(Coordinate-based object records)
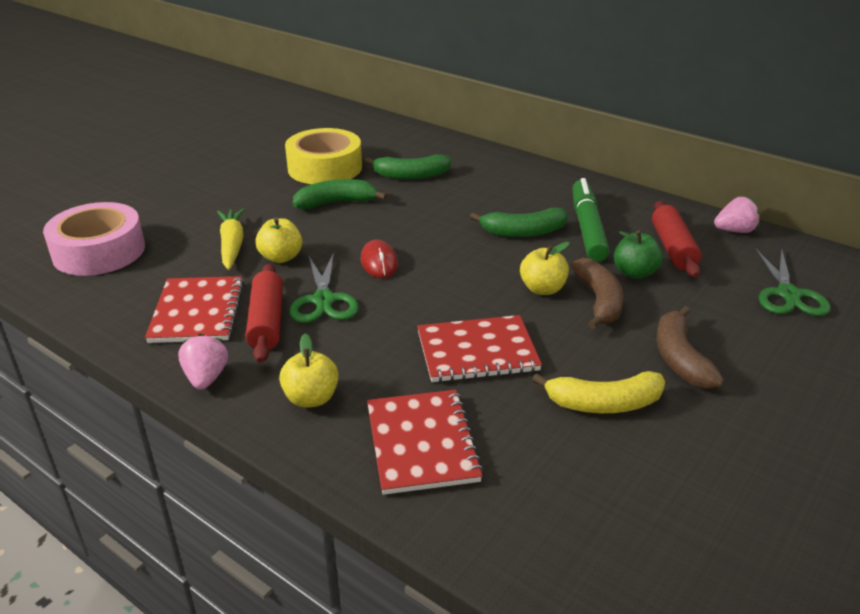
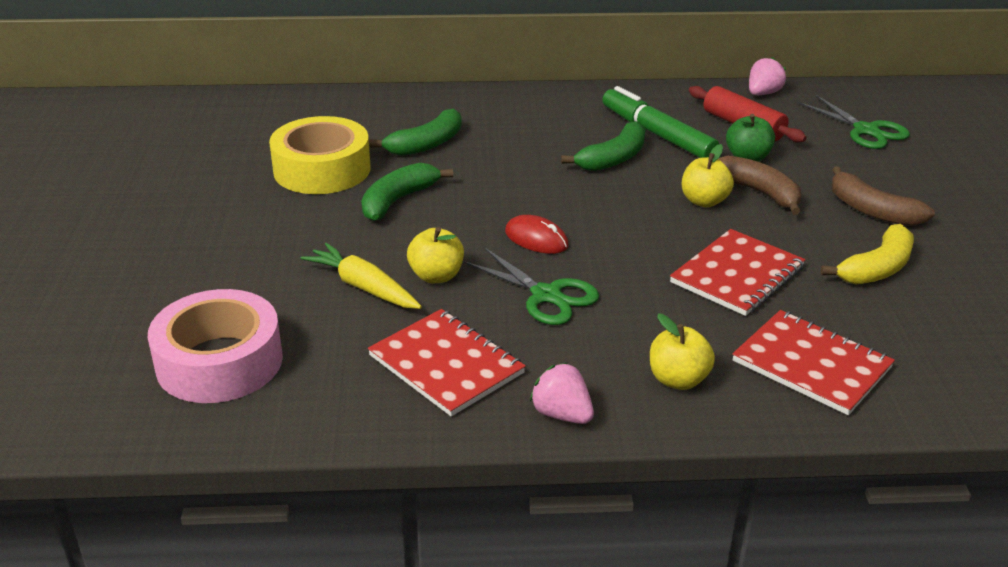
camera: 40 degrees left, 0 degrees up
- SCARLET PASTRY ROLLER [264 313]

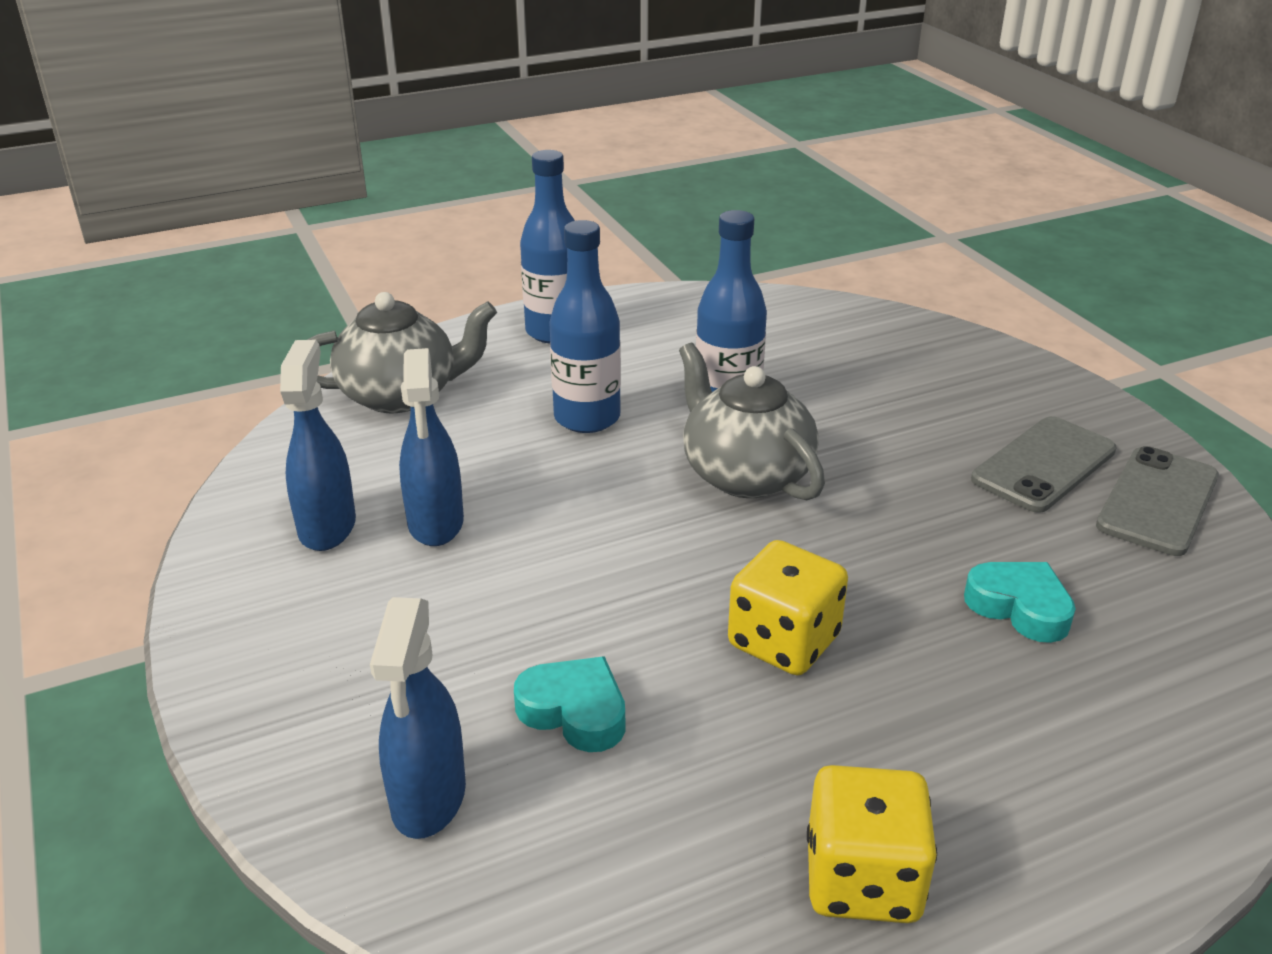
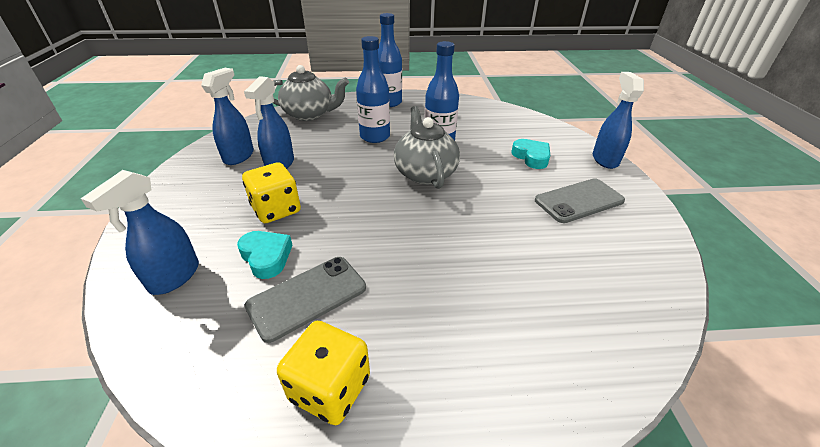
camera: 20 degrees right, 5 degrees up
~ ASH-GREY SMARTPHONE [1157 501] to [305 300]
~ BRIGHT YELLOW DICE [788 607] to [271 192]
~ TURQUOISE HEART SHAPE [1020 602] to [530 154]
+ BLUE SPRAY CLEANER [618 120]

→ **Instructions for the task**
Set down a word-for-word copy of the records, dropping any picture.

→ **Finished task**
camera: 40 degrees left, 0 degrees up
- SCARLET PASTRY ROLLER [264 313]

camera: 20 degrees right, 5 degrees up
~ ASH-GREY SMARTPHONE [1157 501] to [305 300]
~ BRIGHT YELLOW DICE [788 607] to [271 192]
~ TURQUOISE HEART SHAPE [1020 602] to [530 154]
+ BLUE SPRAY CLEANER [618 120]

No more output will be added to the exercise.